### SUPPLIED MATERIAL
▶
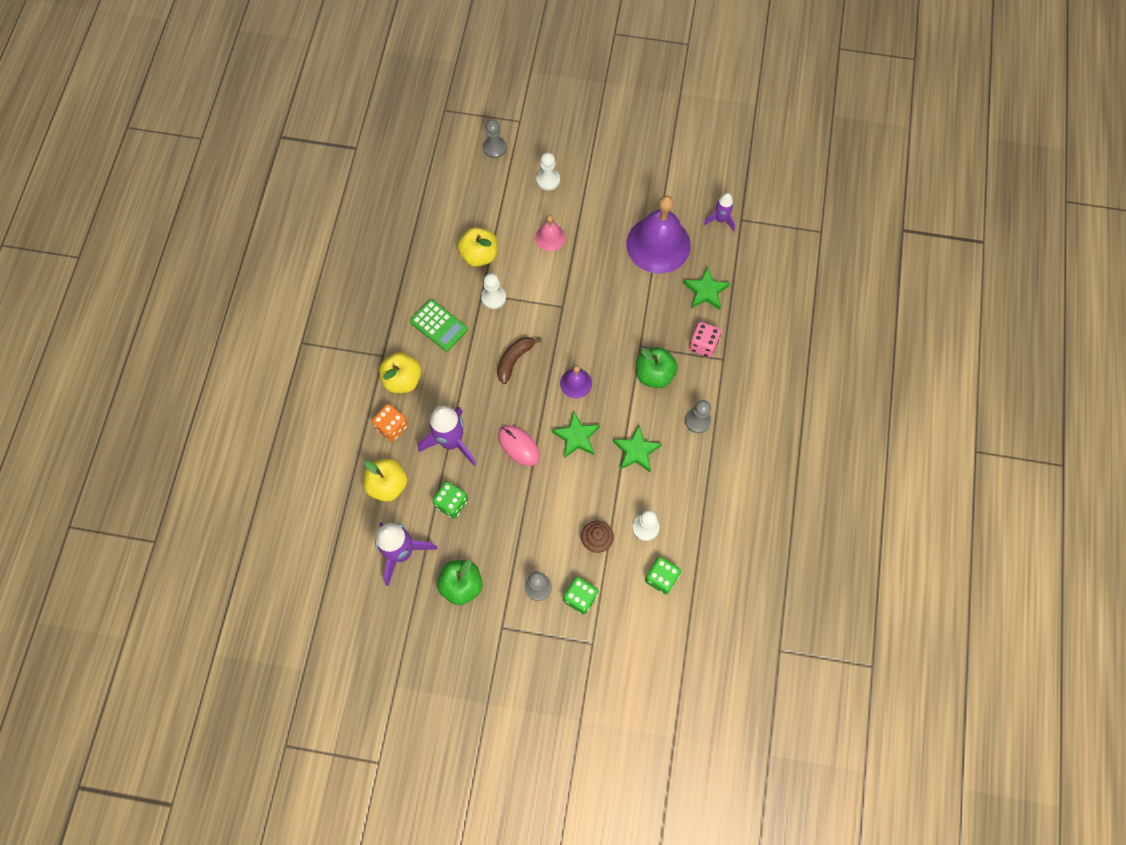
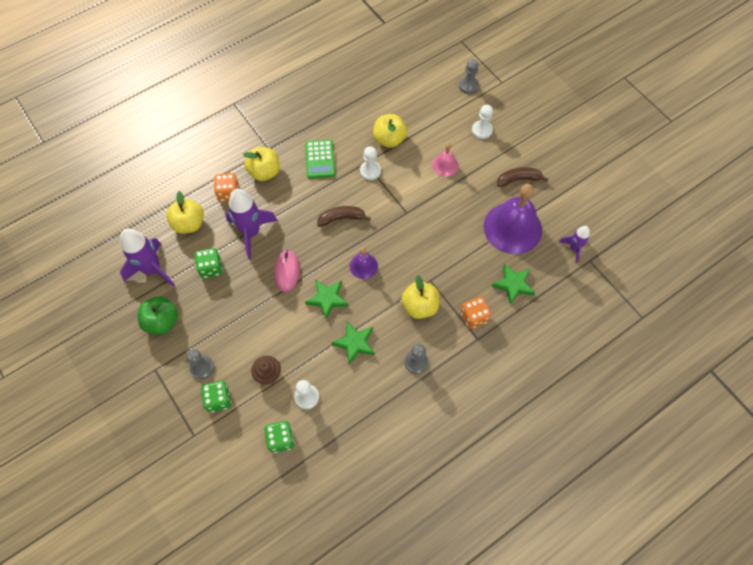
camera: 45 degrees right, 5 degrees down
(621, 198) = (518, 179): none -> brown banana
(654, 374) = (420, 306): green apple -> yellow apple
(703, 344) = (474, 317): pink dice -> orange dice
◀
### YOUR GOAL
Apart from the pictures, every line above must be printed exactly.

### EXERCISE RESULT
camera: 45 degrees right, 5 degrees down
(621, 198) = (518, 179): none -> brown banana
(654, 374) = (420, 306): green apple -> yellow apple
(703, 344) = (474, 317): pink dice -> orange dice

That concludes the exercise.